*Goal of the exercise*: Only some lines are wanted: please transcribe exactly those from the one containing "yellow L-shape: (131, 227)" through the end of the data, pictures excluded.

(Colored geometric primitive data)
Start of Block
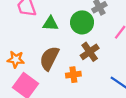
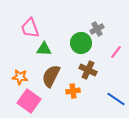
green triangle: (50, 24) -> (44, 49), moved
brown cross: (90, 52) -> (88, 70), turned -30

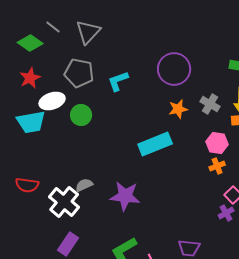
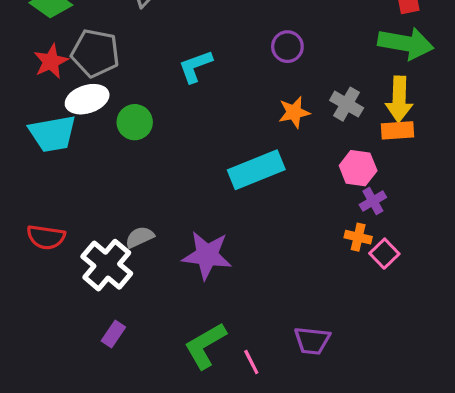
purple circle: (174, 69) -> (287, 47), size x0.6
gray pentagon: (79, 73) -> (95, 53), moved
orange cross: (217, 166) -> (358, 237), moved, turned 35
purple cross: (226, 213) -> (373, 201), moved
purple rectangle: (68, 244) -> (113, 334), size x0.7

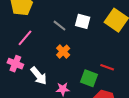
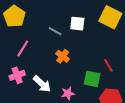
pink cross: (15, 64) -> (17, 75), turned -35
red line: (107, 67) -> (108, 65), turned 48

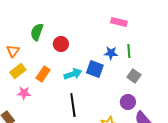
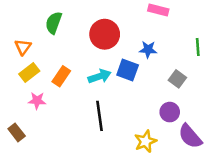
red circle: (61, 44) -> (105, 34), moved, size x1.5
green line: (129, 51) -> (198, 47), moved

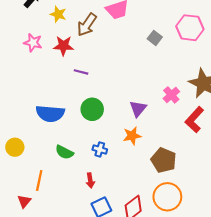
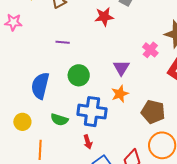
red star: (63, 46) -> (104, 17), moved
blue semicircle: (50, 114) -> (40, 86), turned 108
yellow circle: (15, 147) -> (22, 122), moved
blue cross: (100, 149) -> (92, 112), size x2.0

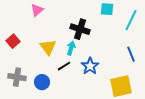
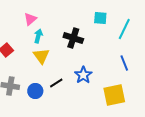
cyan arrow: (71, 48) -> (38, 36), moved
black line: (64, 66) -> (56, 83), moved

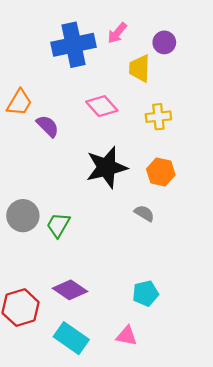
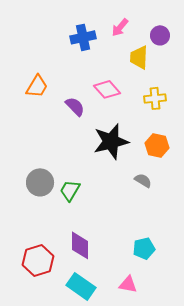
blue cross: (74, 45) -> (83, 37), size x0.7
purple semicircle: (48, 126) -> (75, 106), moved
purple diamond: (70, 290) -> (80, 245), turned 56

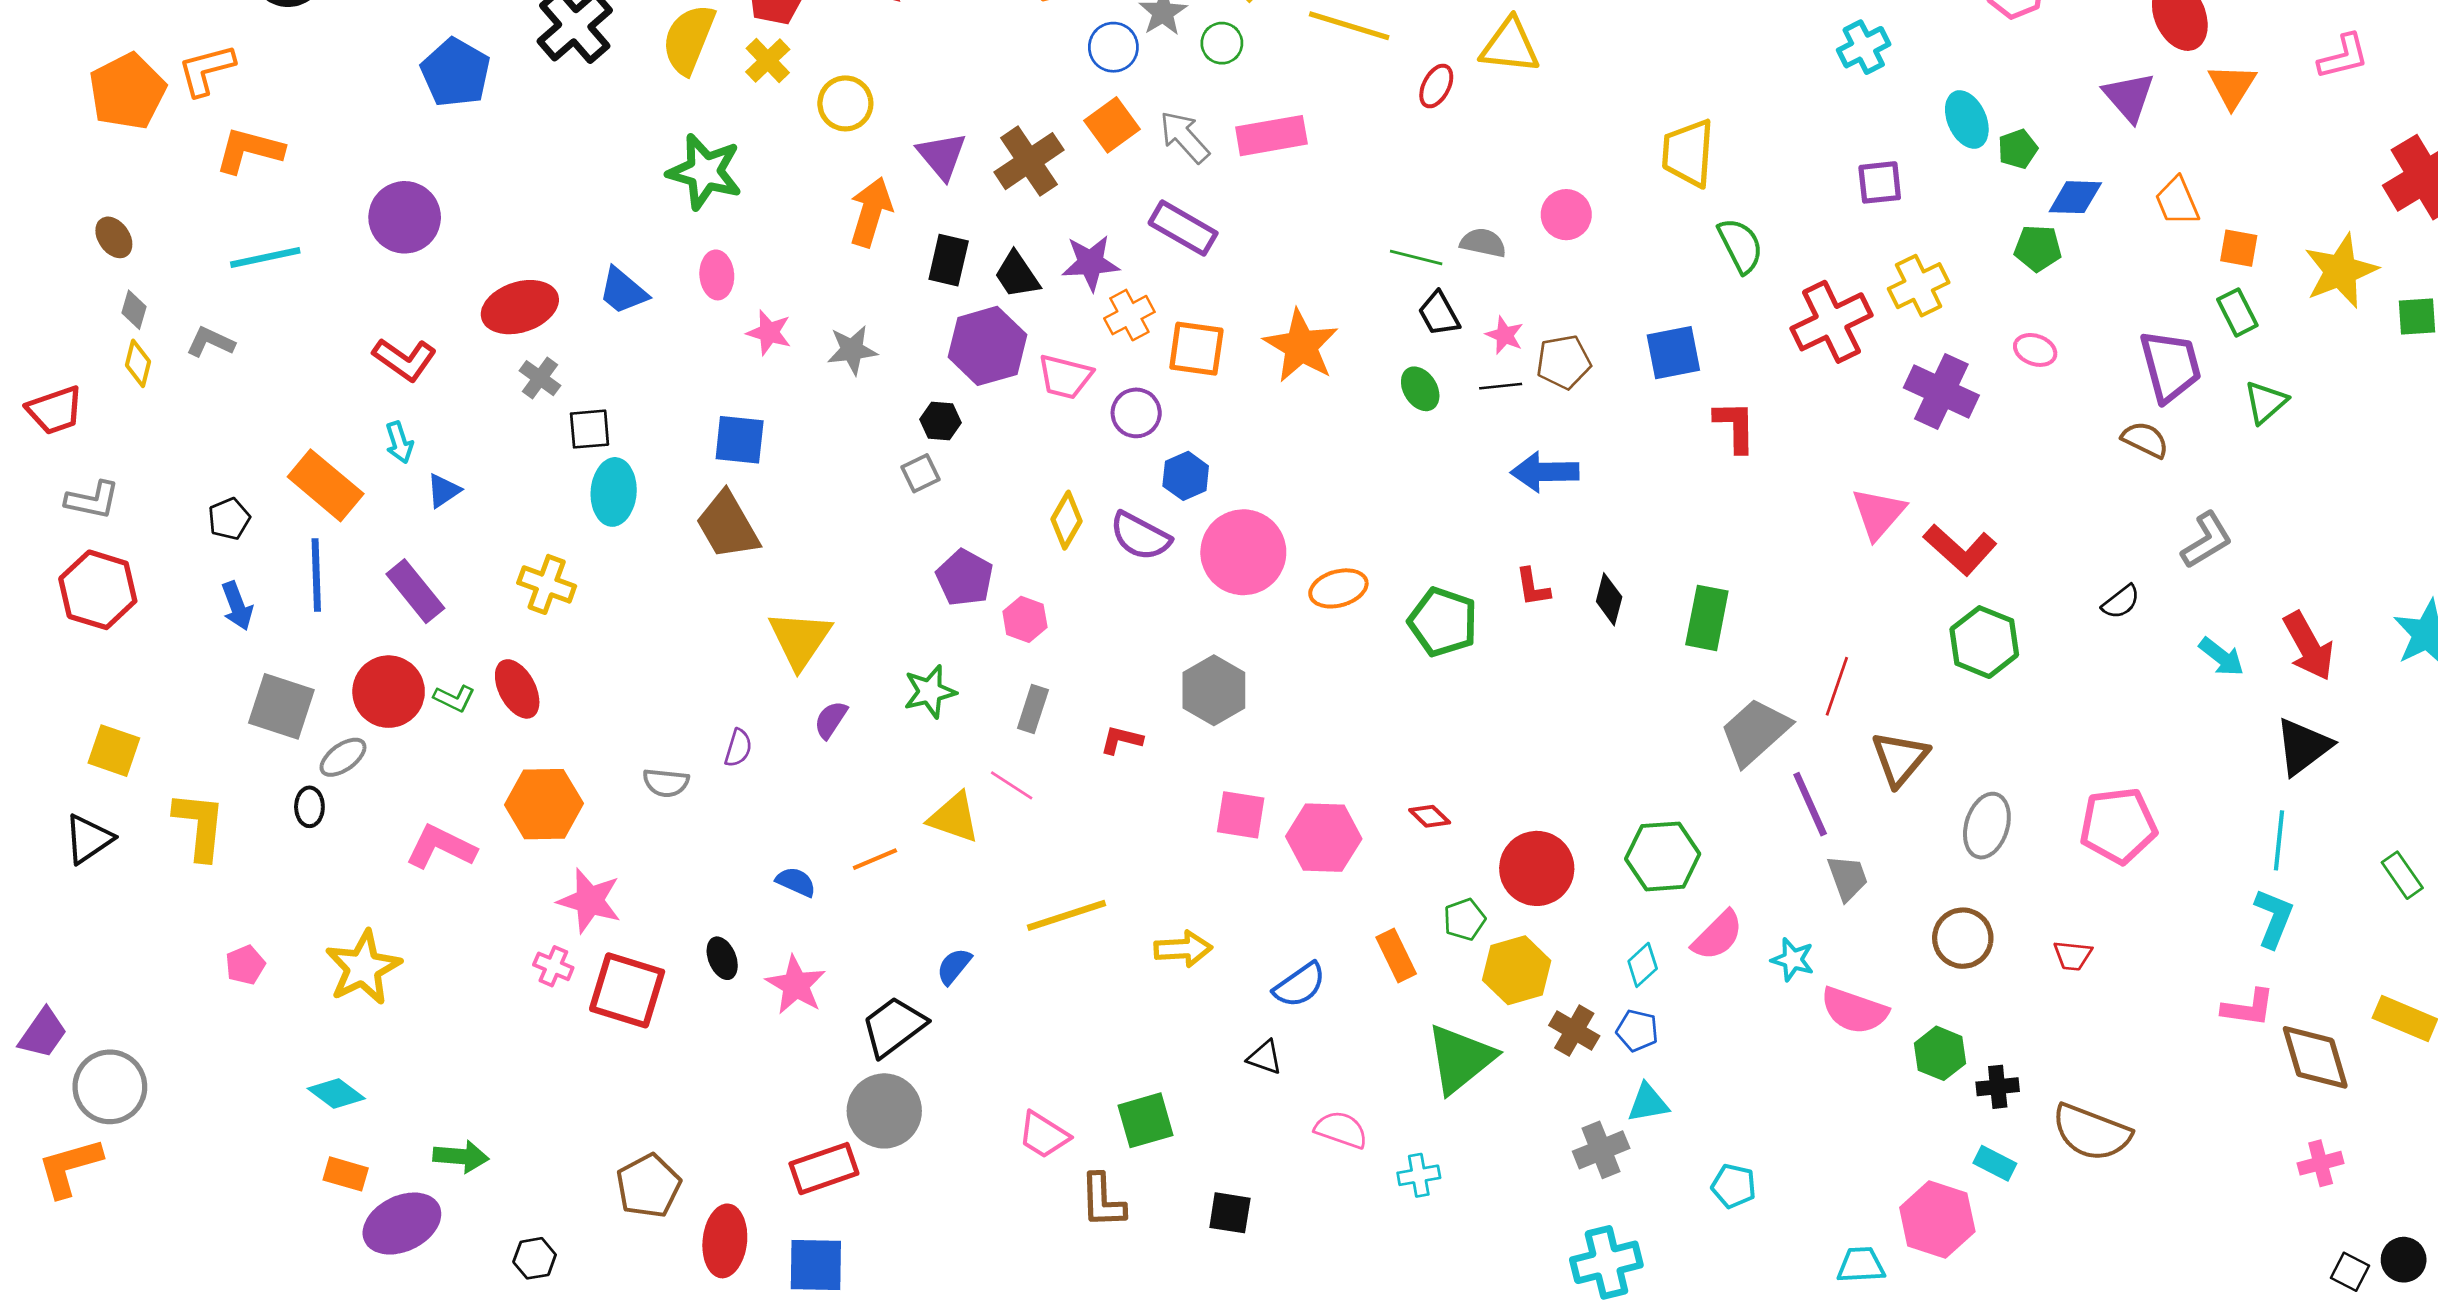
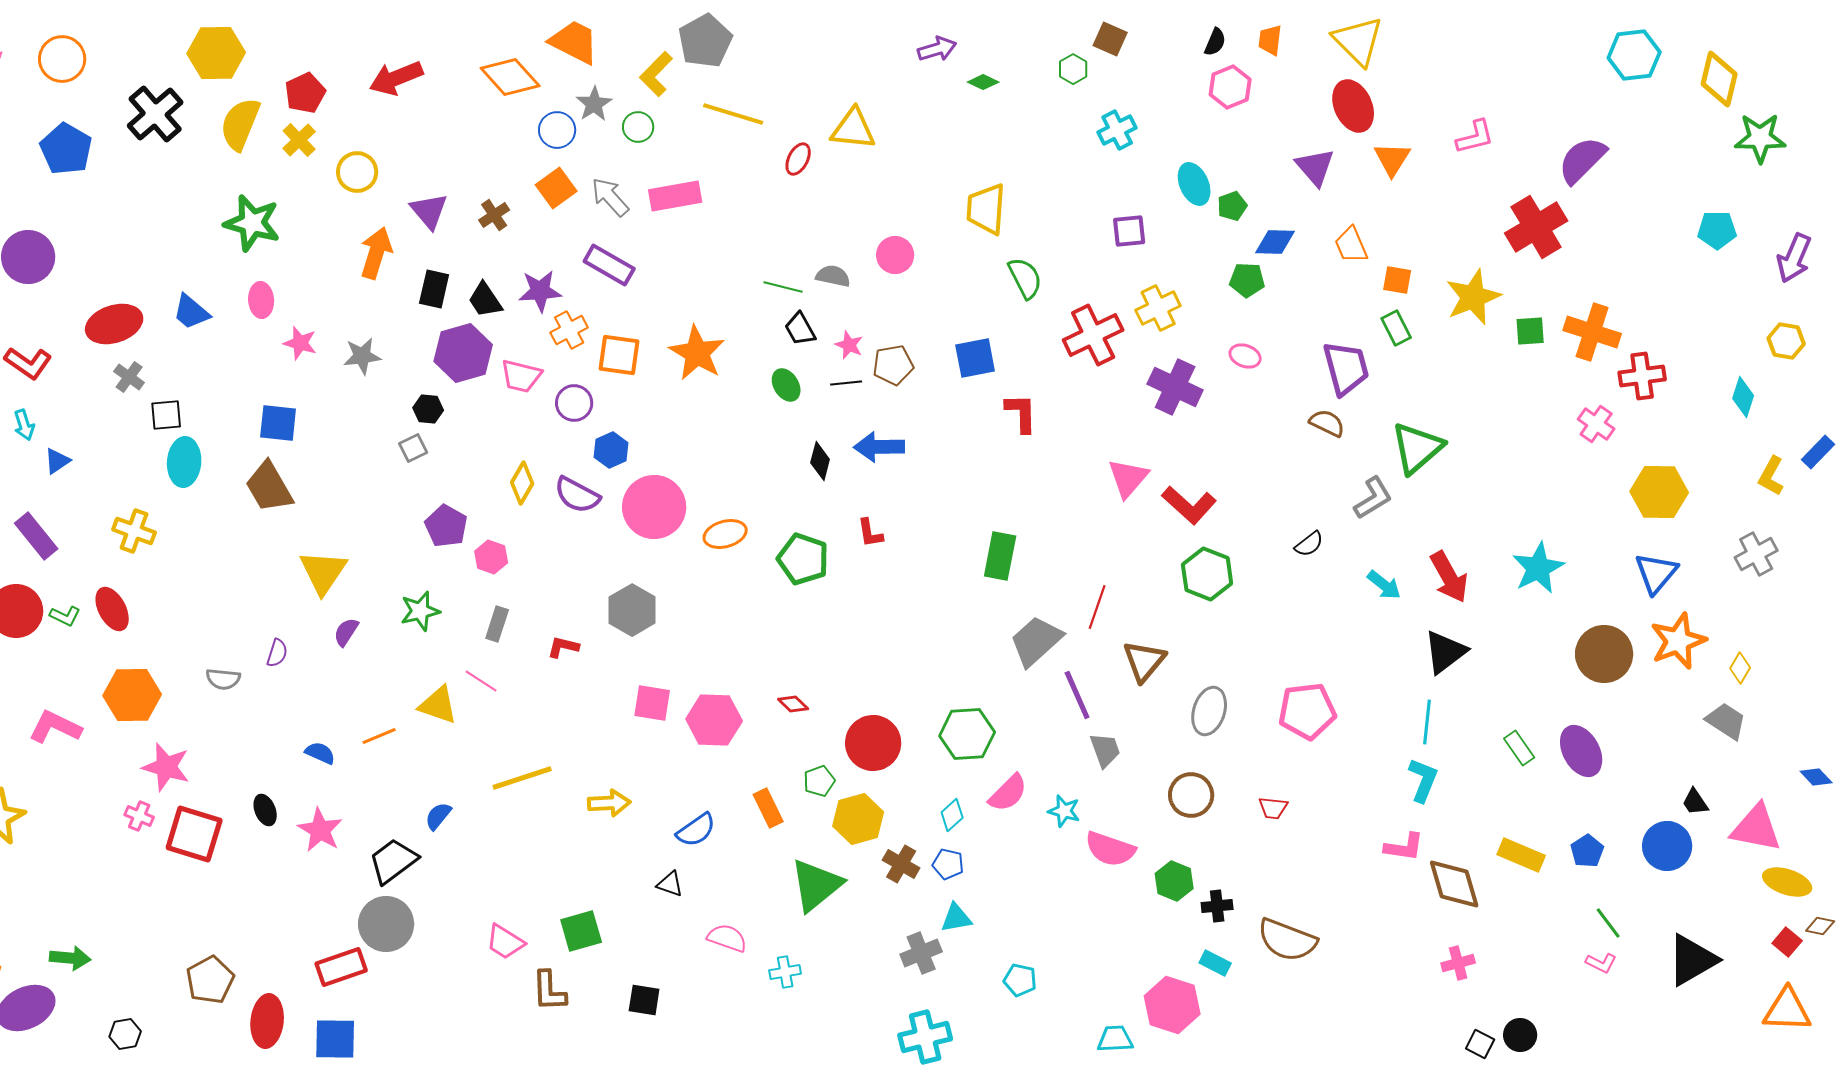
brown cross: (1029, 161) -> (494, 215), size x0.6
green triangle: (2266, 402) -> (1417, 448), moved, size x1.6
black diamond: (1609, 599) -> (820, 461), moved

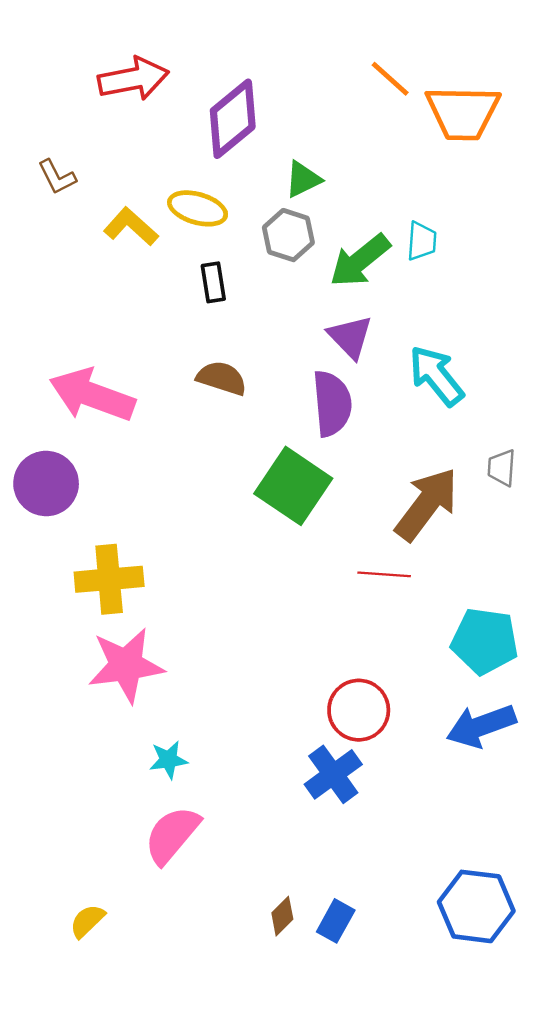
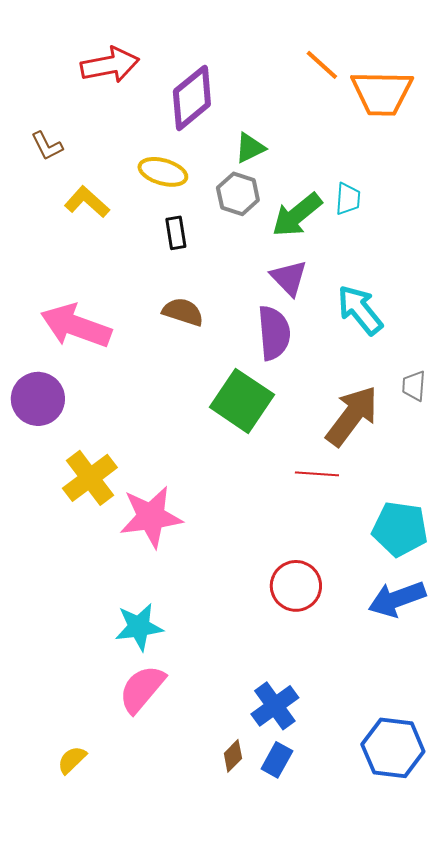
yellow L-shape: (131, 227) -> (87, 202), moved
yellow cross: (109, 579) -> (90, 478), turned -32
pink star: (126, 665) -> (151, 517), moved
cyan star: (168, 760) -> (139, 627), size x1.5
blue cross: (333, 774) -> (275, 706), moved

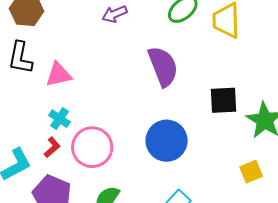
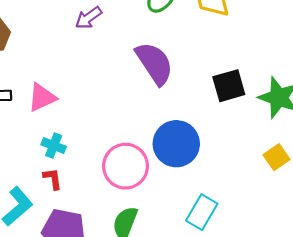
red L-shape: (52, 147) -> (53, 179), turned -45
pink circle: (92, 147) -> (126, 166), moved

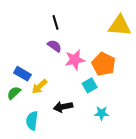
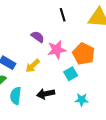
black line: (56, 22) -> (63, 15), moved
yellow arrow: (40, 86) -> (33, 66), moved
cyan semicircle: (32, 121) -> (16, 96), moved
End of Block
*Solution to this task*:
yellow L-shape: (131, 227) -> (87, 202), moved
yellow cross: (109, 579) -> (90, 478), turned -32
pink star: (126, 665) -> (151, 517), moved
cyan star: (168, 760) -> (139, 627), size x1.5
blue cross: (333, 774) -> (275, 706), moved

red L-shape: (52, 147) -> (53, 179), turned -45
pink circle: (92, 147) -> (126, 166), moved

black line: (56, 22) -> (63, 15), moved
yellow arrow: (40, 86) -> (33, 66), moved
cyan semicircle: (32, 121) -> (16, 96), moved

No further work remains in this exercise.